(Before-and-after change records)
● ● ● ●

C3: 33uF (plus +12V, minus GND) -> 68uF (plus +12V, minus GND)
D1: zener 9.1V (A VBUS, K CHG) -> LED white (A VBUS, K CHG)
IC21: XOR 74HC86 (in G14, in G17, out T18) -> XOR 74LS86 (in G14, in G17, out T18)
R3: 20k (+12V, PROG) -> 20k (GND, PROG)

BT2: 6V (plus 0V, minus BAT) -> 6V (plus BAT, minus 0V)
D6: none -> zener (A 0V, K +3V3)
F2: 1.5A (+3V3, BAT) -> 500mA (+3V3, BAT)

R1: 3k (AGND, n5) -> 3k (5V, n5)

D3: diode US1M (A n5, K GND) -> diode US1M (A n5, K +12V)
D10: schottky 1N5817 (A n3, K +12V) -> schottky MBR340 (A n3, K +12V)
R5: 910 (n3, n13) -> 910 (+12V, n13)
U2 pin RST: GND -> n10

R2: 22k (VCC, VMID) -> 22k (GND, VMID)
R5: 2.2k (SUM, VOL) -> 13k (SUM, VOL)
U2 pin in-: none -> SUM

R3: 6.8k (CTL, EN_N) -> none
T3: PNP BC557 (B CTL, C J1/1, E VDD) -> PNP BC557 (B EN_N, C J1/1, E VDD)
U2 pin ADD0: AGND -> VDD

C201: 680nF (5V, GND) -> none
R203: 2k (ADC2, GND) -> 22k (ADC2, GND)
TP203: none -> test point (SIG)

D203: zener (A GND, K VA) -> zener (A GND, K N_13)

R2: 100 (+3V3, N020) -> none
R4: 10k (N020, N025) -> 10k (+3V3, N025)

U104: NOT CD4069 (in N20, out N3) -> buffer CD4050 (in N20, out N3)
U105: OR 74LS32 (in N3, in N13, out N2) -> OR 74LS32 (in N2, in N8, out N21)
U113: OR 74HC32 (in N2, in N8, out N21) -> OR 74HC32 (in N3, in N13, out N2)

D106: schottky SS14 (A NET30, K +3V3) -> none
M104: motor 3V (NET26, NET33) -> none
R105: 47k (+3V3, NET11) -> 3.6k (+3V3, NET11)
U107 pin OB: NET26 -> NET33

● ● ● ●

Task directions: What is the number of lines above that hold the string "minus"? Answer with that number alone.

Solution to the problem: 2